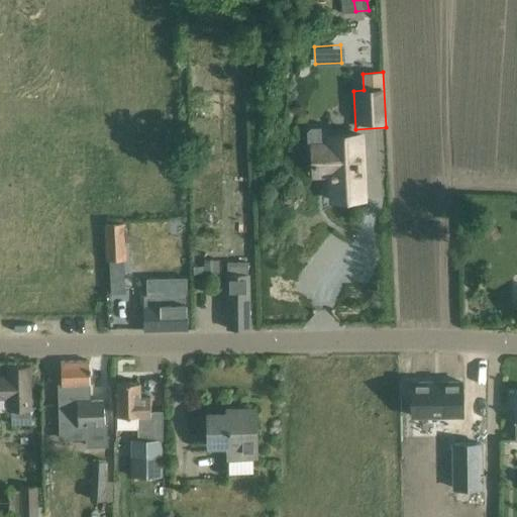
[(362,135),(329,136),(328,130),(326,127),(310,128),(307,131),(308,145),(312,145),(314,175),(330,174),(332,201),(365,199),(362,135)]
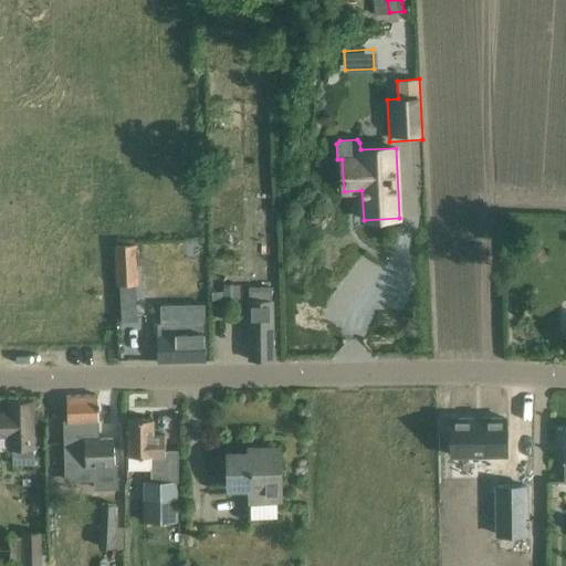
[(533,265),(547,260),(542,244),(527,250),(533,265)]
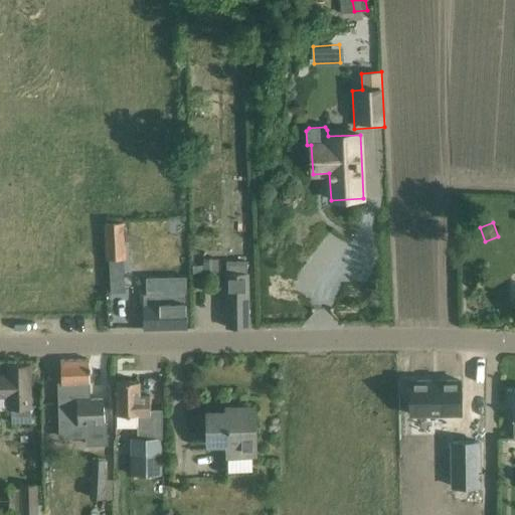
[(107,259),(125,258),(124,223),(106,224),(107,259)]
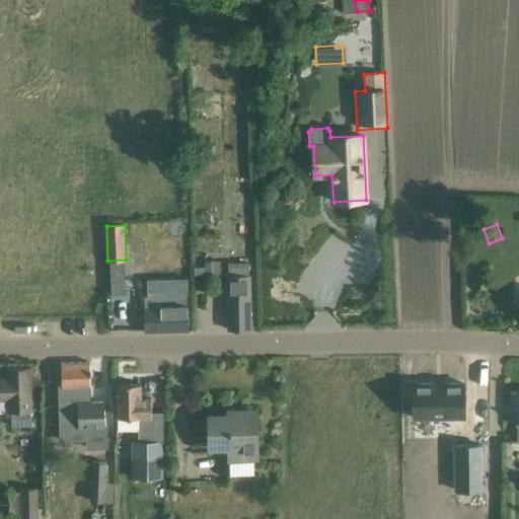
[(249,329),(249,292),(249,264),(228,264),(228,293),(229,330),(249,329)]
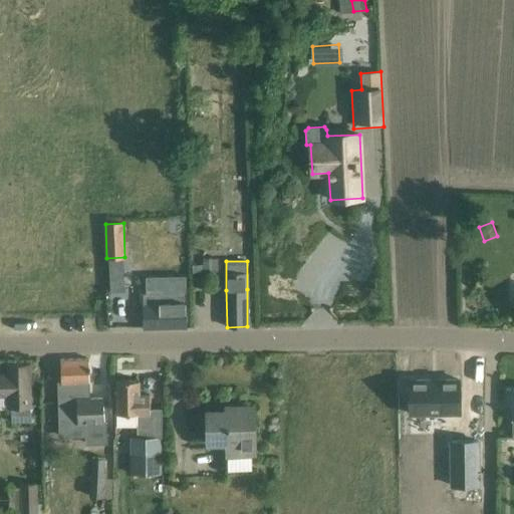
[(146,292),(143,292),(143,309),(144,329),(187,328),(187,292),(186,275),(146,276),(146,292)]
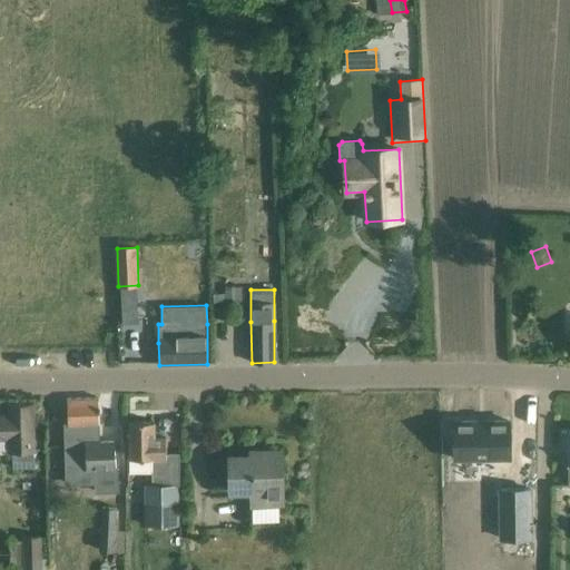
[(98,399),(67,399),(68,421),(68,425),(69,439),(70,470),(88,470),(94,470),(95,493),(117,492),(116,469),(115,442),(99,442),(99,441),(99,421),(98,399)]
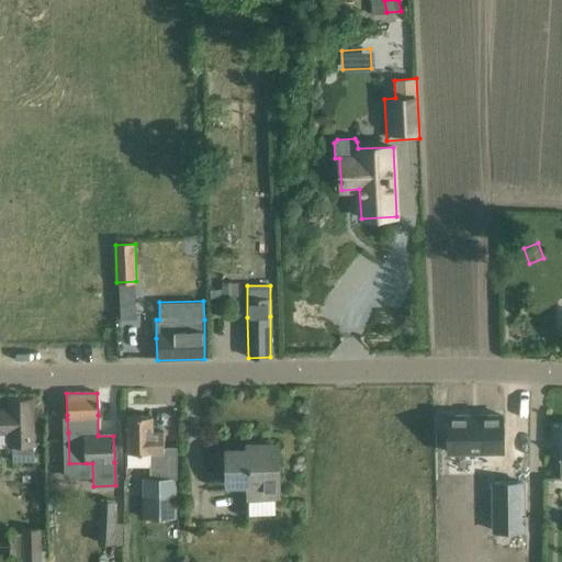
[(33,462),(34,446),(40,446),(38,433),(34,433),(33,398),(8,398),(8,409),(0,409),(0,447),(12,447),(12,463),(33,462)]
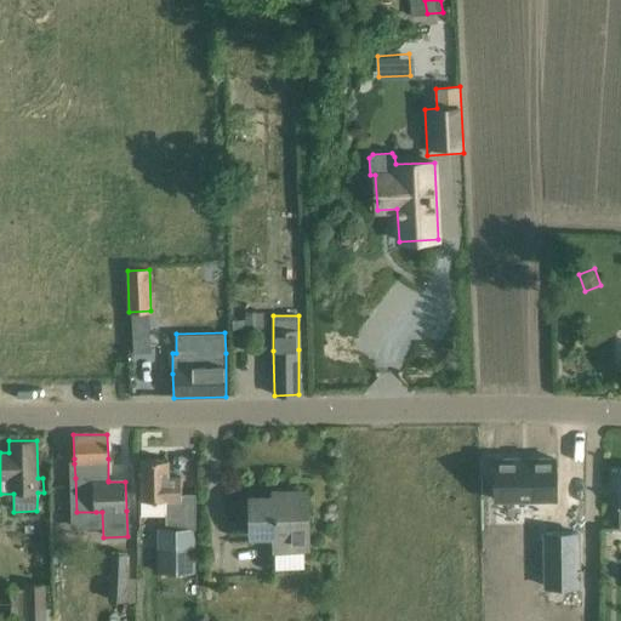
[(507,460),(494,460),(495,500),(507,500),(529,500),(556,500),(554,459),(535,459),(507,460)]
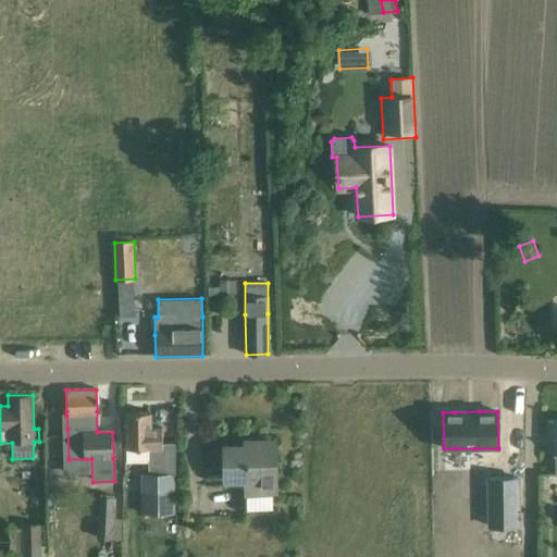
[(162,461),(162,449),(162,428),(151,428),(151,412),(126,412),(126,449),(148,449),(148,461),(162,461)]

* * * *

* Your goal: Each record above is to be copied out exactly; its pictures are not.

* Output of the exercise:
[(362,135),(329,136),(328,130),(326,127),(310,128),(307,131),(308,145),(312,145),(314,175),(330,174),(332,201),(365,199),(362,135)]
[(533,265),(547,260),(542,244),(527,250),(533,265)]
[(107,259),(125,258),(124,223),(106,224),(107,259)]
[(249,329),(249,292),(249,264),(228,264),(228,293),(229,330),(249,329)]
[(146,292),(143,292),(143,309),(144,329),(187,328),(187,292),(186,275),(146,276),(146,292)]
[(98,399),(67,399),(68,421),(68,425),(69,439),(70,470),(88,470),(94,470),(95,493),(117,492),(116,469),(115,442),(99,442),(99,441),(99,421),(98,399)]
[(33,462),(34,446),(40,446),(38,433),(34,433),(33,398),(8,398),(8,409),(0,409),(0,447),(12,447),(12,463),(33,462)]
[(507,460),(494,460),(495,500),(507,500),(529,500),(556,500),(554,459),(535,459),(507,460)]
[(162,461),(162,449),(162,428),(151,428),(151,412),(126,412),(126,449),(148,449),(148,461),(162,461)]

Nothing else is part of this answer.